**WHAT TO PRODUCE**
Where the listing below has a line with "ENC2 pin SW: A5 -> B12", write out exactly that line and every line after it, stopping after the line with "ENC2 pin DT: B3 -> A5".

**RECORDS SUPPLIED**
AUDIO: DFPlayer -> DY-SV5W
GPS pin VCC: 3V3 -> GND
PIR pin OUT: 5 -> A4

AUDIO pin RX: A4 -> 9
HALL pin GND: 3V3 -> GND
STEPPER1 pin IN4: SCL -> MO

---

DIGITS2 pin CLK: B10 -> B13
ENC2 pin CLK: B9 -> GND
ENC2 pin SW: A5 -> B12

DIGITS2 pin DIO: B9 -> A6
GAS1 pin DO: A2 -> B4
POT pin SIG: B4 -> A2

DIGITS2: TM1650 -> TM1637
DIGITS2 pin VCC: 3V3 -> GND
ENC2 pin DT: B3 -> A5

**FINAL ANSWER**
ENC2 pin SW: A5 -> B12

DIGITS2 pin DIO: B9 -> A6
GAS1 pin DO: A2 -> B4
POT pin SIG: B4 -> A2

DIGITS2: TM1650 -> TM1637
DIGITS2 pin VCC: 3V3 -> GND
ENC2 pin DT: B3 -> A5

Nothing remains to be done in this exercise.